===== Dataset extract =====

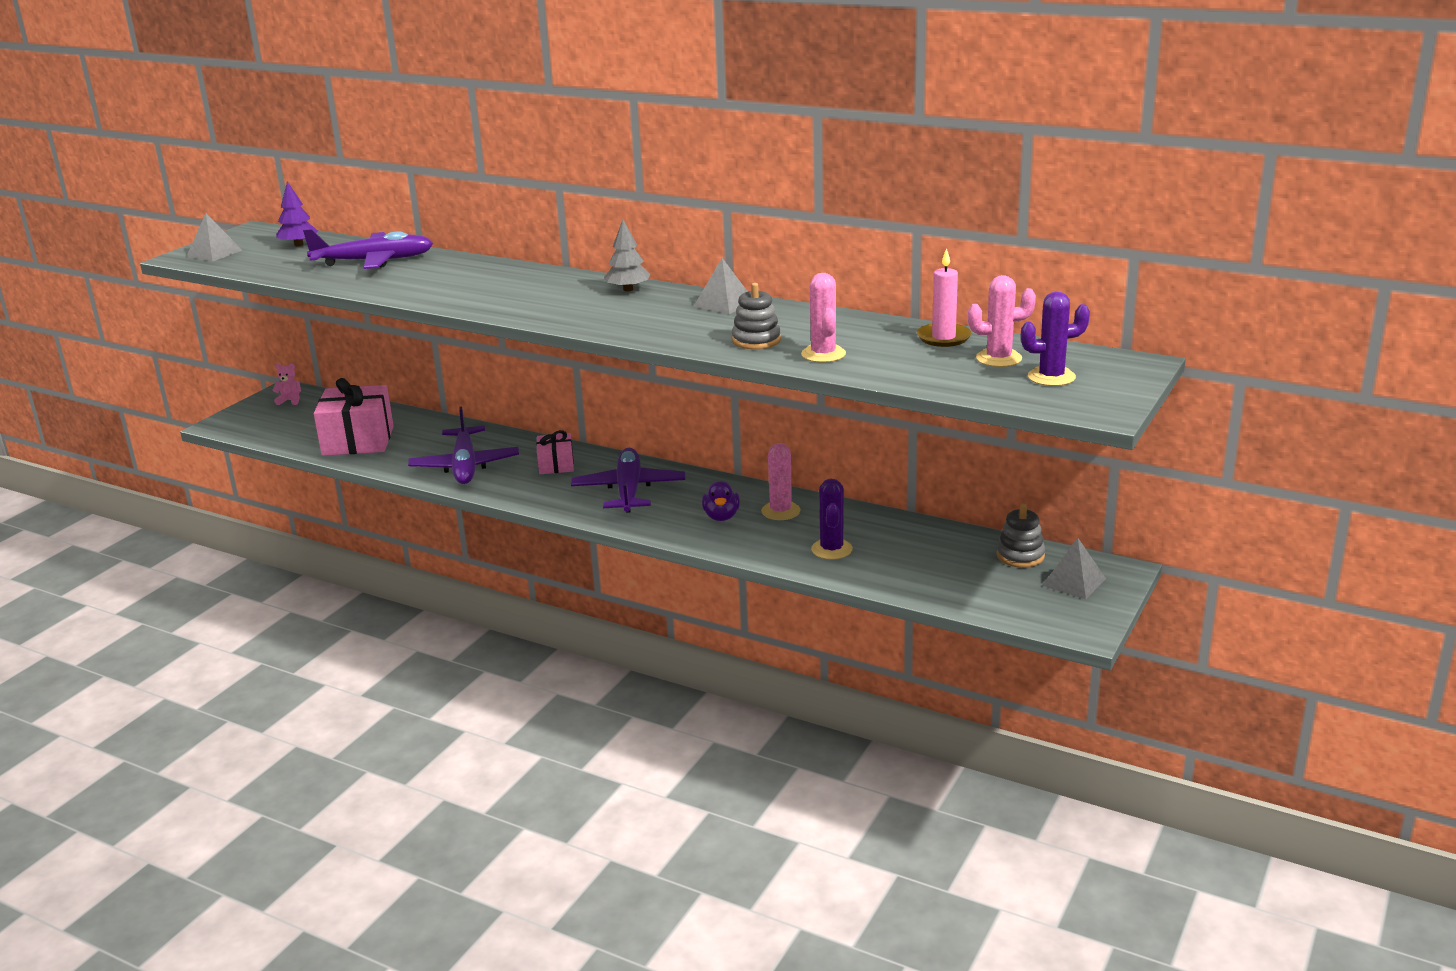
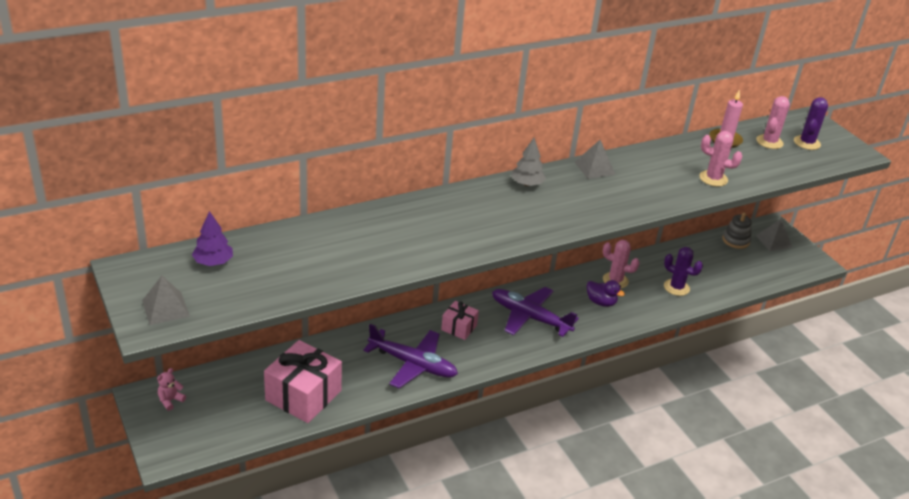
camera: 60 degrees left, 10 degrees up
(373, 261) = (317, 246): purple plane -> none
(756, 340) = (669, 186): grey stacking toy -> none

=====

* [What is needed] Give back the listing word for word, minus its images.

* [Written solution]
camera: 60 degrees left, 10 degrees up
(373, 261) = (317, 246): purple plane -> none
(756, 340) = (669, 186): grey stacking toy -> none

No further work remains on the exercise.